Exercise objective ->
Look through the data below and, wherever a line carries the word "size", please copy that line.

(Scene comparison data)
■ ■ ■ ■

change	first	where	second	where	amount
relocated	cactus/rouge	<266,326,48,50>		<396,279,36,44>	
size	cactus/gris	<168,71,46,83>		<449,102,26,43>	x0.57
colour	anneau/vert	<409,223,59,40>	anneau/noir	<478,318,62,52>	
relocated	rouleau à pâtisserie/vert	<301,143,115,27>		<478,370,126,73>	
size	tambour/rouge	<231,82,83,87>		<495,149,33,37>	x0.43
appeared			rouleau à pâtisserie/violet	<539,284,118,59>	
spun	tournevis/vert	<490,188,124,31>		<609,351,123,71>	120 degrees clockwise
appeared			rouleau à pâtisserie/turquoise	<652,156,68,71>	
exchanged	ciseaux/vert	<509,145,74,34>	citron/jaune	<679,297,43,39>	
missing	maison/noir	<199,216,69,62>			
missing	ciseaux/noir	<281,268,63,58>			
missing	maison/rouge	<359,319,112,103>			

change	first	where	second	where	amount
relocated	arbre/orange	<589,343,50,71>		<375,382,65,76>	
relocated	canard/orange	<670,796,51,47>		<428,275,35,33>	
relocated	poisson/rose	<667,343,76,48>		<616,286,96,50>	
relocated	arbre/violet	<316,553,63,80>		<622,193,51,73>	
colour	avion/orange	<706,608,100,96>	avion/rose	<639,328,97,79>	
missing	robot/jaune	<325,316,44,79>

■ ■ ■ ■

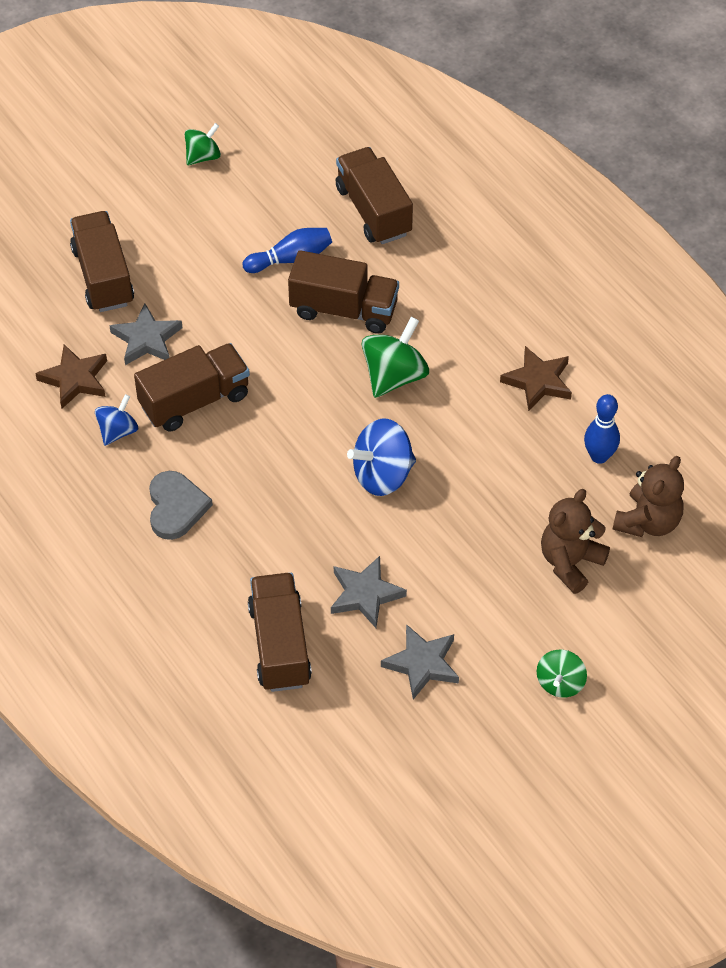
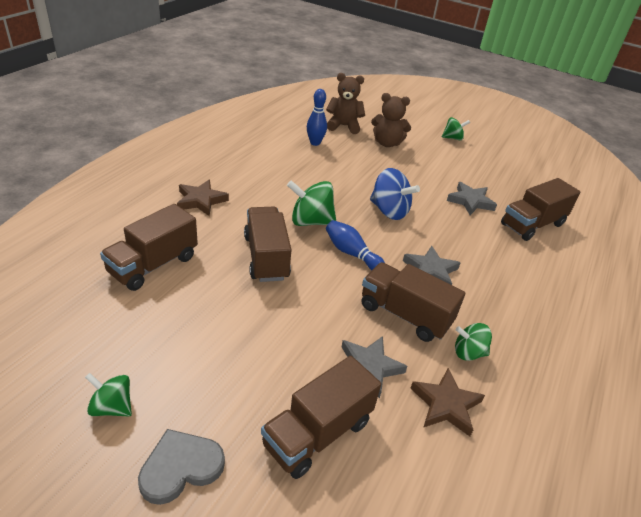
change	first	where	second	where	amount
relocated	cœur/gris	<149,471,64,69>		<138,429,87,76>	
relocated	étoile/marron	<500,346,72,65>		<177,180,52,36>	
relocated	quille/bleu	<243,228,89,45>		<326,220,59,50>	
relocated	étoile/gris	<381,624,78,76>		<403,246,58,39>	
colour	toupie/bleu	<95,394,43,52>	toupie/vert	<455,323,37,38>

■ ■ ■ ■

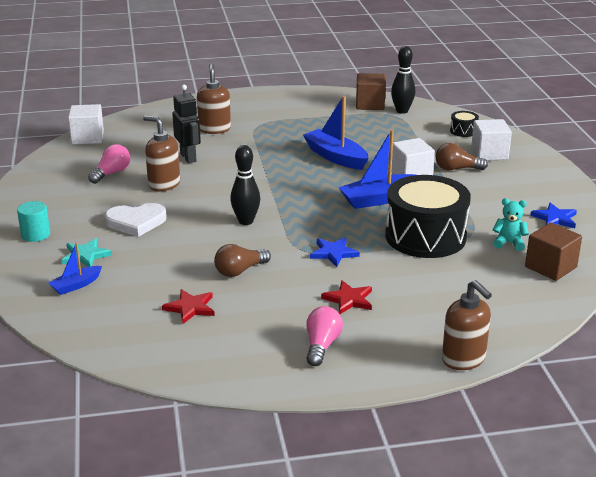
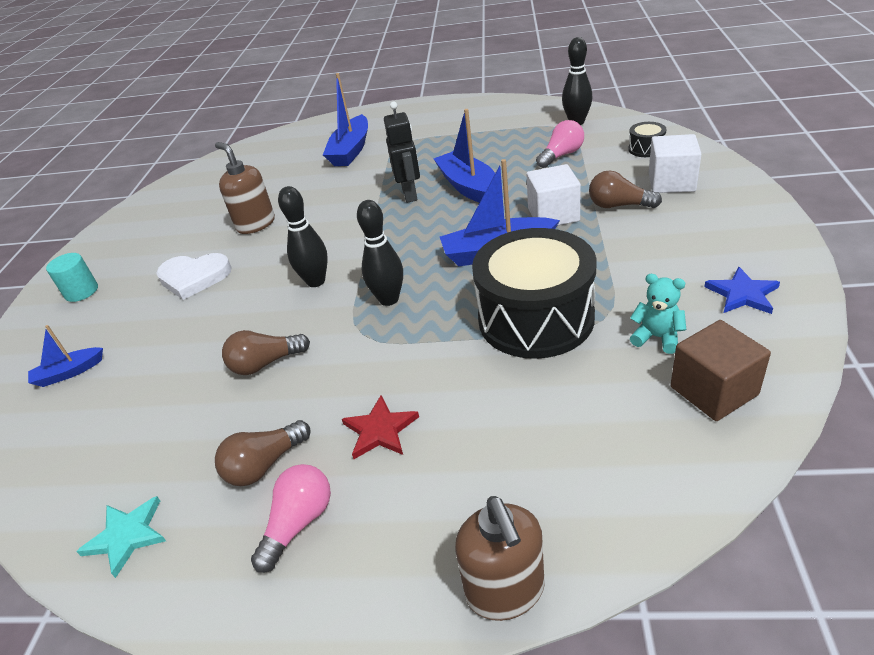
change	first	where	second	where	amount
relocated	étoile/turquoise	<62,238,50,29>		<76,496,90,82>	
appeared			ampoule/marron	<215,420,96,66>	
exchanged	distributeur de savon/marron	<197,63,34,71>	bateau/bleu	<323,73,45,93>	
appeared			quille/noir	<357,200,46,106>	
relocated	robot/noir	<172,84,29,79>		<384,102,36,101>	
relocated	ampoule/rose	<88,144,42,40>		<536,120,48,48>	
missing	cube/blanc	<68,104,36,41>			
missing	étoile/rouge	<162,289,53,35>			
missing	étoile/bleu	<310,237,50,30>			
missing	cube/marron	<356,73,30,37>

■ ■ ■ ■

Task output ->
size	cactus/gris	<168,71,46,83>		<449,102,26,43>	x0.57
size	tambour/rouge	<231,82,83,87>		<495,149,33,37>	x0.43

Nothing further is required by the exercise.